[Pointing records for text and elements]
++++++
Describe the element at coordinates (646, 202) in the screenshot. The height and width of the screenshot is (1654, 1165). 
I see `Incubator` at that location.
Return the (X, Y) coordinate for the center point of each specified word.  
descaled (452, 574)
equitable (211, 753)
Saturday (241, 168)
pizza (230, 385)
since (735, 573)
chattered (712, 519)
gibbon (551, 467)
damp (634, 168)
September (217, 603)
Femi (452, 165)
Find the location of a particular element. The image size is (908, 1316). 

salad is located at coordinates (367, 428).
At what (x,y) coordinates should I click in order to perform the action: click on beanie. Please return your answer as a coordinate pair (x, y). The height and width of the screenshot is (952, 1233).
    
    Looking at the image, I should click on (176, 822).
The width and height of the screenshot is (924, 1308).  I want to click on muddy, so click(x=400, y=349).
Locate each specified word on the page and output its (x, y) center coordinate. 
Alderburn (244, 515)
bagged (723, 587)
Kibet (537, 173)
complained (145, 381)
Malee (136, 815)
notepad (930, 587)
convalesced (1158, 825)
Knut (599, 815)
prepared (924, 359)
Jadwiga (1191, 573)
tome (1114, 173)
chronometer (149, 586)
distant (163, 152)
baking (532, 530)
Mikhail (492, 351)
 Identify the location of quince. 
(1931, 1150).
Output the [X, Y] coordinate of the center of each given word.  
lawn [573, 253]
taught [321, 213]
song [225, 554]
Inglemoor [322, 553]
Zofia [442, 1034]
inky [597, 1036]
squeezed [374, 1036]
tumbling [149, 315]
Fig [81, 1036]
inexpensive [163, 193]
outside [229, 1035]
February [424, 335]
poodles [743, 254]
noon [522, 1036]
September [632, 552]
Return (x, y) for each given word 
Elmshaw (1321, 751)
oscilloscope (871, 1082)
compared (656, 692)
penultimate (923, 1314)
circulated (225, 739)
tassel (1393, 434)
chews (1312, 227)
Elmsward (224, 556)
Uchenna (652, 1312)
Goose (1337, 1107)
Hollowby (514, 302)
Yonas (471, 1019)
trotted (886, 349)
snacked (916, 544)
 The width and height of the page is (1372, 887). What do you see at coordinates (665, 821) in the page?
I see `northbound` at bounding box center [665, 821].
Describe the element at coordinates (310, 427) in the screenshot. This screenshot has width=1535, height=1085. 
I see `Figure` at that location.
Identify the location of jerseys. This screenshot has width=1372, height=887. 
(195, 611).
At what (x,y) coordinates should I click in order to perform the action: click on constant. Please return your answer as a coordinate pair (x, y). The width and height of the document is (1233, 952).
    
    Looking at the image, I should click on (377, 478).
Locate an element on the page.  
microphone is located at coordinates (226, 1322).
++++++
Convert the entries above into a JSON list of strings with one string per line and no blank lines. Start at the line containing "complained (145, 381)" and end after the line containing "(195, 611).".

[
  "complained (145, 381)",
  "Malee (136, 815)",
  "notepad (930, 587)",
  "convalesced (1158, 825)",
  "Knut (599, 815)",
  "prepared (924, 359)",
  "Jadwiga (1191, 573)",
  "tome (1114, 173)",
  "chronometer (149, 586)",
  "distant (163, 152)",
  "baking (532, 530)",
  "Mikhail (492, 351)",
  " Identify the location of quince. ",
  "(1931, 1150).",
  "Output the [X, Y] coordinate of the center of each given word.  ",
  "lawn [573, 253]",
  "taught [321, 213]",
  "song [225, 554]",
  "Inglemoor [322, 553]",
  "Zofia [442, 1034]",
  "inky [597, 1036]",
  "squeezed [374, 1036]",
  "tumbling [149, 315]",
  "Fig [81, 1036]",
  "inexpensive [163, 193]",
  "outside [229, 1035]",
  "February [424, 335]",
  "poodles [743, 254]",
  "noon [522, 1036]",
  "September [632, 552]",
  "Return (x, y) for each given word ",
  "Elmshaw (1321, 751)",
  "oscilloscope (871, 1082)",
  "compared (656, 692)",
  "penultimate (923, 1314)",
  "circulated (225, 739)",
  "tassel (1393, 434)",
  "chews (1312, 227)",
  "Elmsward (224, 556)",
  "Uchenna (652, 1312)",
  "Goose (1337, 1107)",
  "Hollowby (514, 302)",
  "Yonas (471, 1019)",
  "trotted (886, 349)",
  "snacked (916, 544)",
  " The width and height of the page is (1372, 887). What do you see at coordinates (665, 821) in the page?",
  "I see `northbound` at bounding box center [665, 821].",
  "Describe the element at coordinates (310, 427) in the screenshot. This screenshot has width=1535, height=1085. ",
  "I see `Figure` at that location.",
  "Identify the location of jerseys. This screenshot has width=1372, height=887. ",
  "(195, 611)."
]